Can you give the rows below as a numbered list, skipping blank lines and leaving out any picture?

-- START INPUT --

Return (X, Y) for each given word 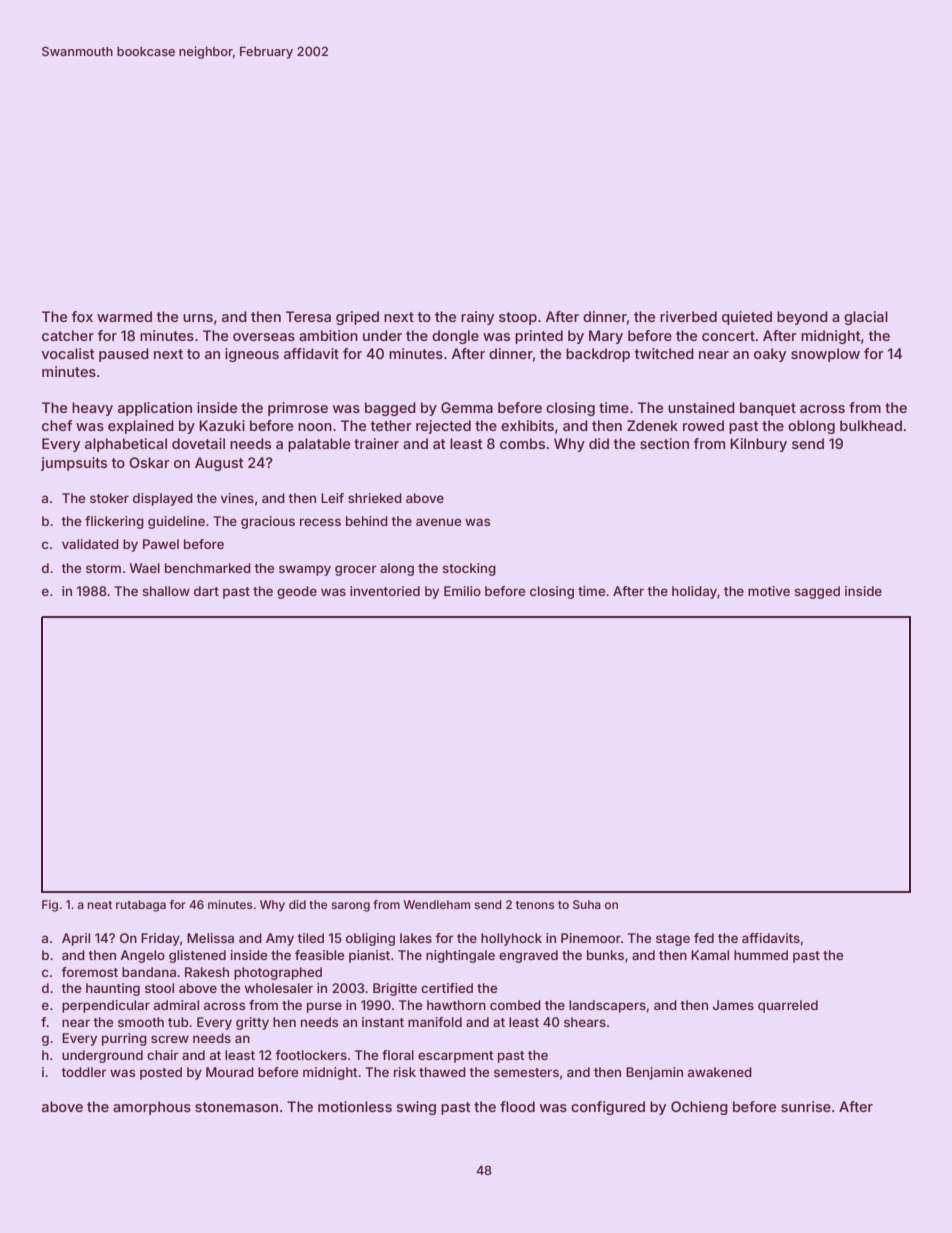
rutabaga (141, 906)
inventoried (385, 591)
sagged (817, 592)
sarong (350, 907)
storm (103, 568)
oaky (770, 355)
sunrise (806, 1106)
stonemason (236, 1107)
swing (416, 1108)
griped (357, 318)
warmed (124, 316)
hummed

-- END INPUT --

IN RESPONSE:
1. Return (X, Y) for each given word 
2. rutabaga (141, 906)
3. inventoried (385, 591)
4. sagged (817, 592)
5. sarong (350, 907)
6. storm (103, 568)
7. oaky (770, 355)
8. sunrise (806, 1106)
9. stonemason (236, 1107)
10. swing (416, 1108)
11. griped (357, 318)
12. warmed (124, 316)
13. hummed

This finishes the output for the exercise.